-------- RECORDS TO PROCESS

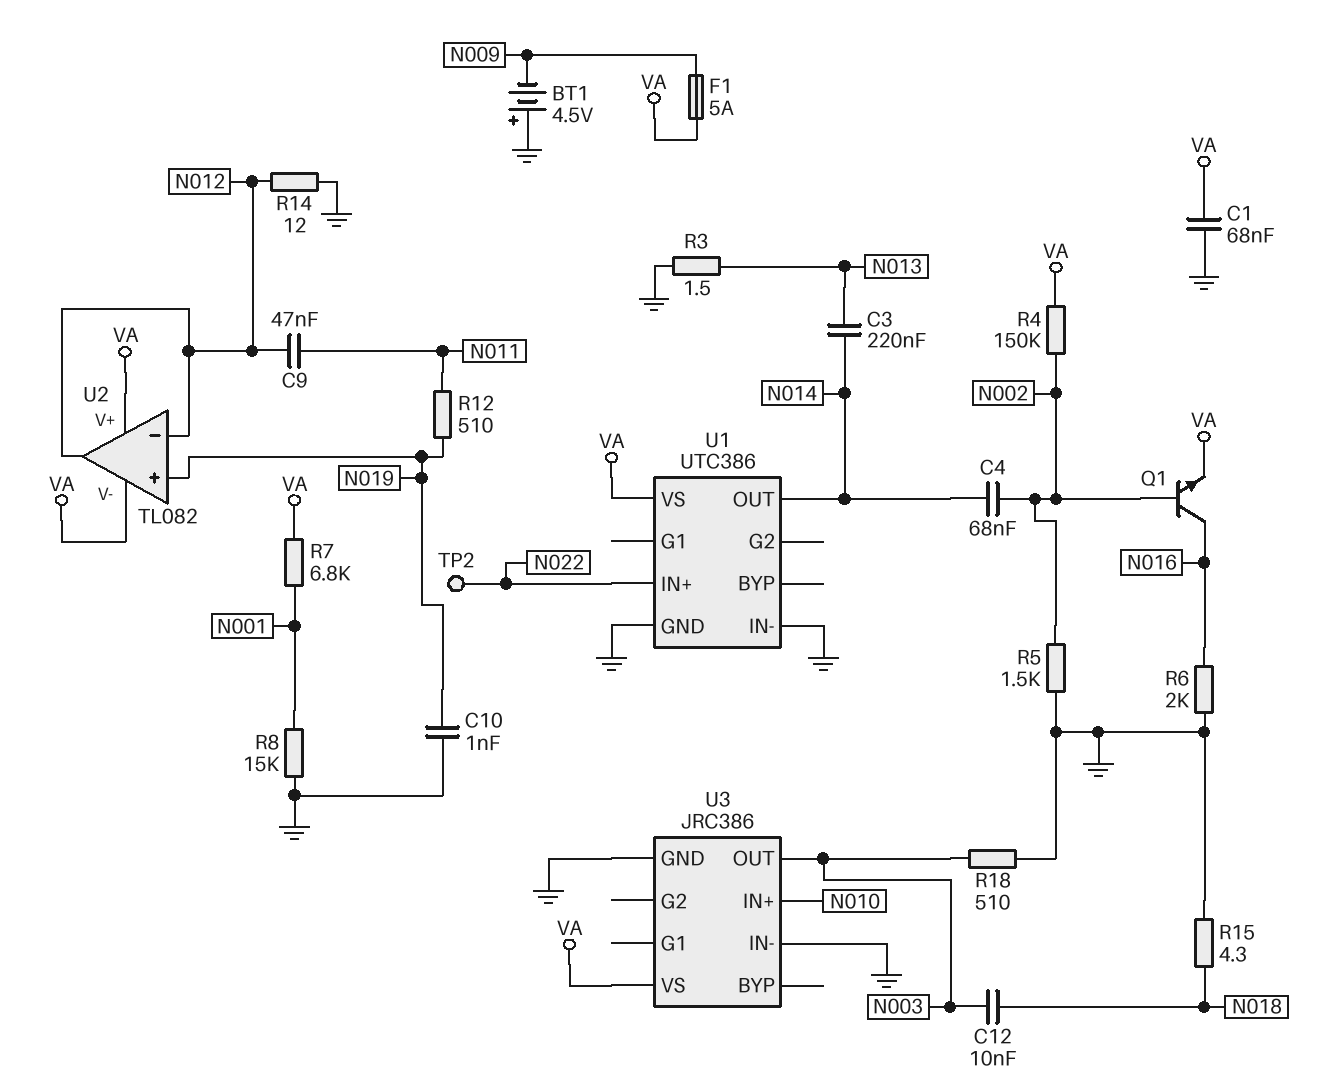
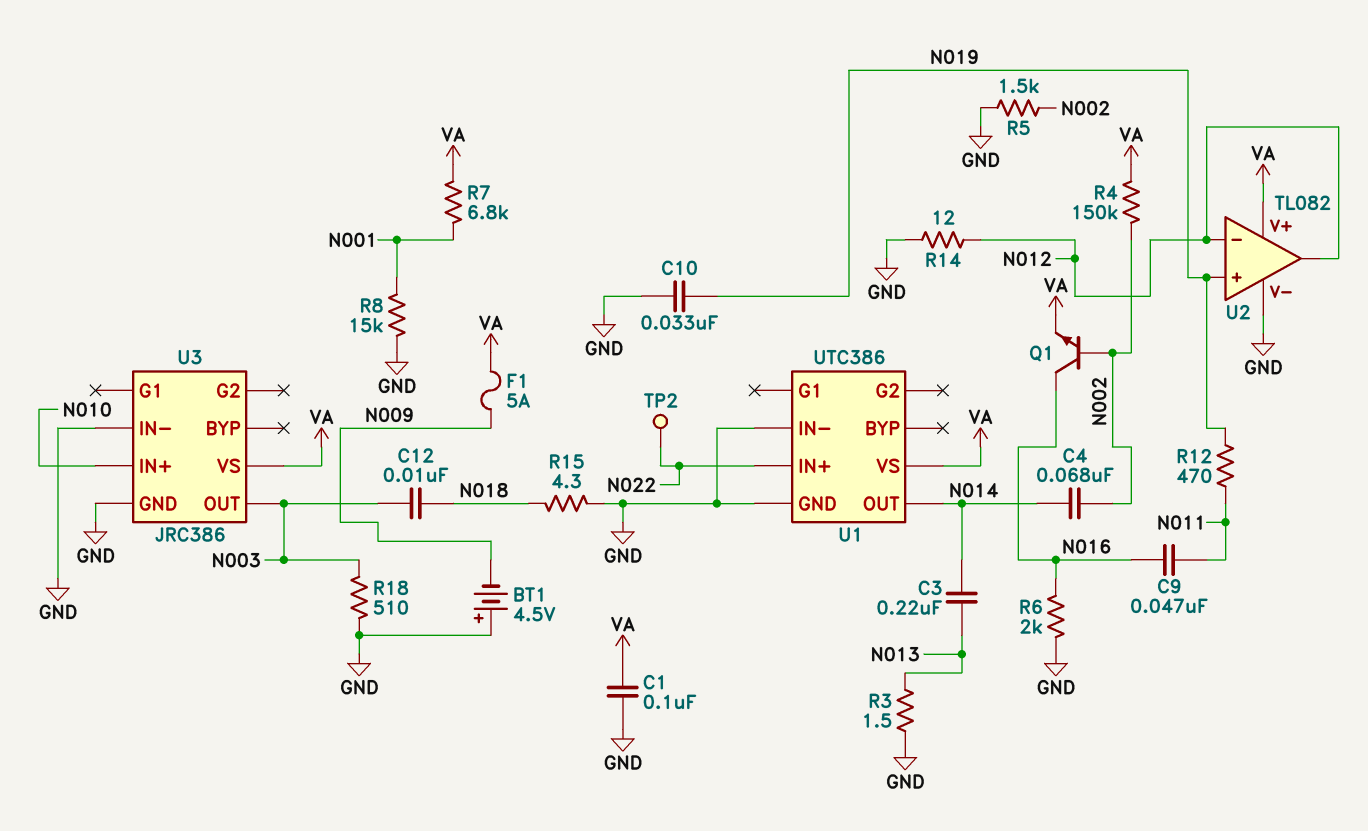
C1: 68nF (GND, VA) -> 100nF (GND, VA)
C9: 47nF (N011, N012) -> 47nF (N011, N016)
C10: 1nF (GND, N019) -> 33nF (GND, N019)
R12: 510 (N011, N019) -> 470 (N011, N019)
U2 pin V-: VA -> GND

----------------

# [TASK OBJECTIVE]
Your reply is the full set of entries reproduced exactly, with images omitted.

# [EXPECTED ANSWER]
C1: 68nF (GND, VA) -> 100nF (GND, VA)
C9: 47nF (N011, N012) -> 47nF (N011, N016)
C10: 1nF (GND, N019) -> 33nF (GND, N019)
R12: 510 (N011, N019) -> 470 (N011, N019)
U2 pin V-: VA -> GND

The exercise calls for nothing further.